▶ [What to do]: Within the listing below, the lines to output run from the one containing "camera: 20 degrees left, 0 degrees up" through the one containing "(621, 173) = (758, 215): pink"; copy them exactly and nothing else.

═══ Given information ═══

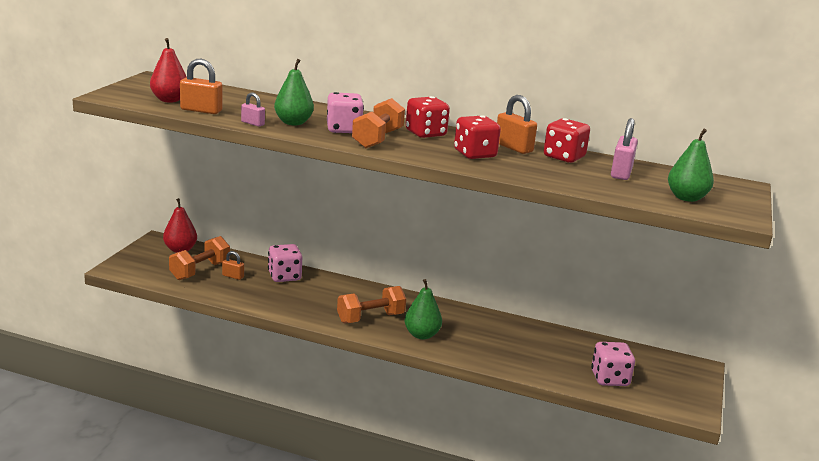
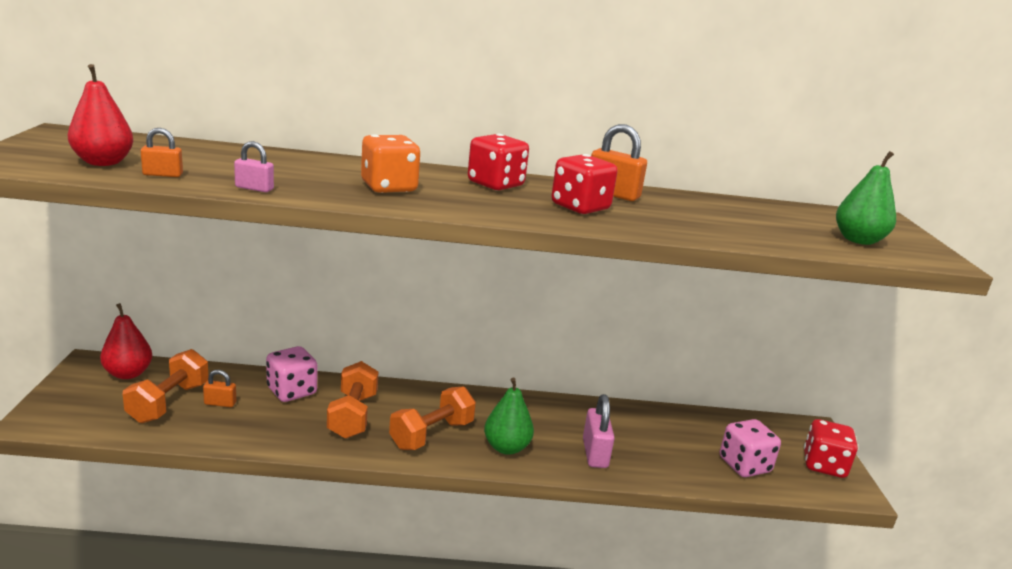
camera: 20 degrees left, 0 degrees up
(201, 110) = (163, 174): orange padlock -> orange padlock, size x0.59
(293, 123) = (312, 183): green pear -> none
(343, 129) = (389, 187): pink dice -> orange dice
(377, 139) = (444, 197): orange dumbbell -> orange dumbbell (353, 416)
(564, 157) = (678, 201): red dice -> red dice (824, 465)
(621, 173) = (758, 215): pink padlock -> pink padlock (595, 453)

═══
═══ Given information ═══

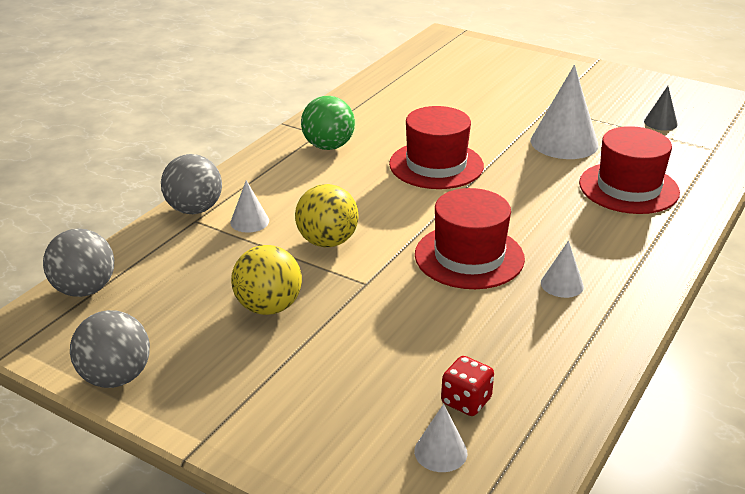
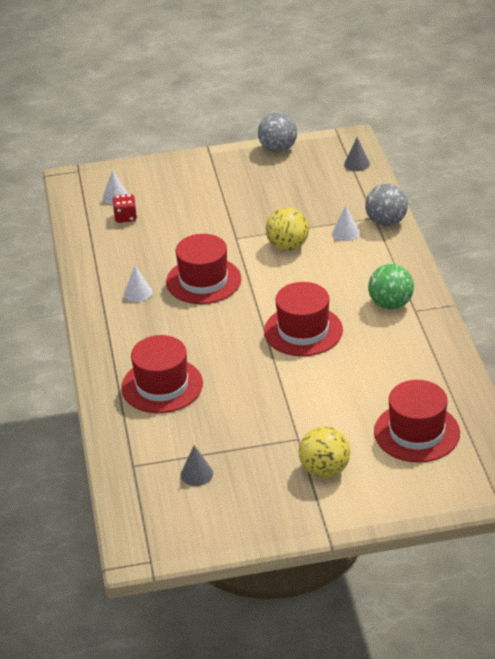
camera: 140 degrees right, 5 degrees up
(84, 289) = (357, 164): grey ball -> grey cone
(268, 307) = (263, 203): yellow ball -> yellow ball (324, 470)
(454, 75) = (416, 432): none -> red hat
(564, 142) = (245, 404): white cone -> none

═══

▶ [Response to this task]:
camera: 20 degrees left, 0 degrees up
(201, 110) = (163, 174): orange padlock -> orange padlock, size x0.59
(293, 123) = (312, 183): green pear -> none
(343, 129) = (389, 187): pink dice -> orange dice
(377, 139) = (444, 197): orange dumbbell -> orange dumbbell (353, 416)
(564, 157) = (678, 201): red dice -> red dice (824, 465)
(621, 173) = (758, 215): pink padlock -> pink padlock (595, 453)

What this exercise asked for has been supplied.